ASSIGNED TASK: It would help if you retyped the data exactly, leaving out the pictures.
[PROVIDED MATERIAL]
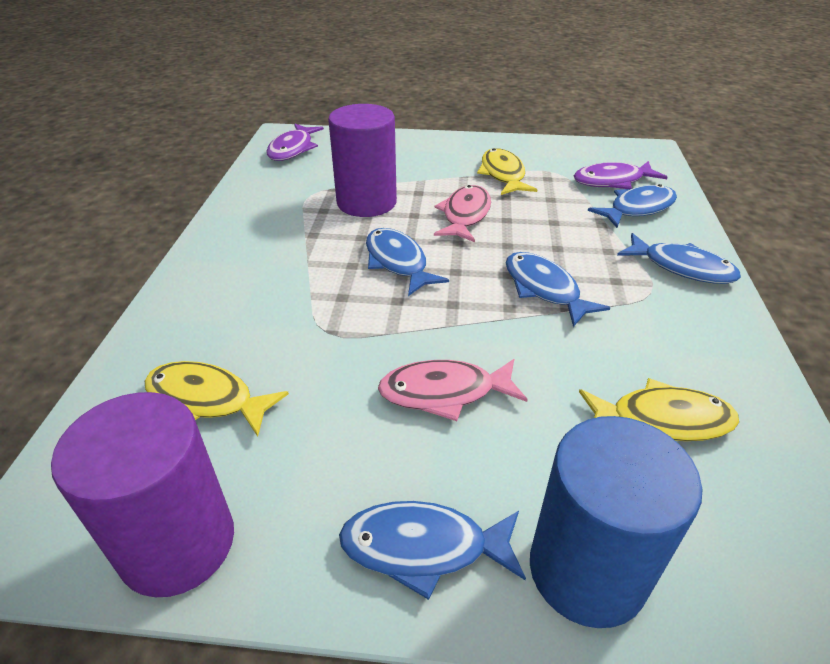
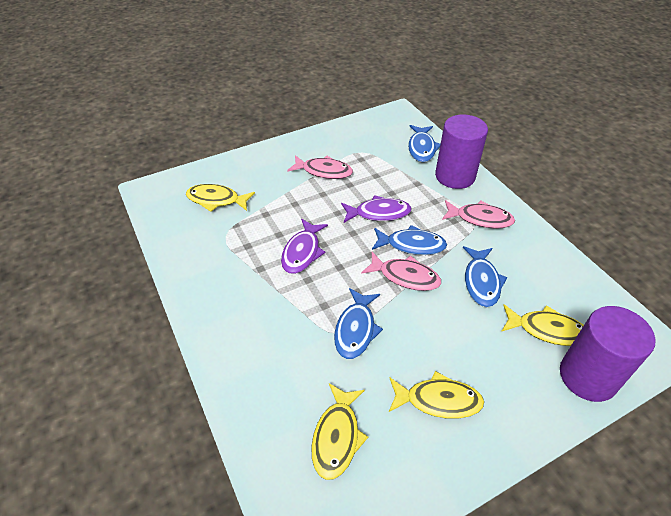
blue cylinder: 1 -> 0
blue fish: 5 -> 4
pink fish: 2 -> 3
yellow fish: 3 -> 4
[/PROVIDED MATERIAL]
TASK RESULT:
blue cylinder: 1 -> 0
blue fish: 5 -> 4
pink fish: 2 -> 3
yellow fish: 3 -> 4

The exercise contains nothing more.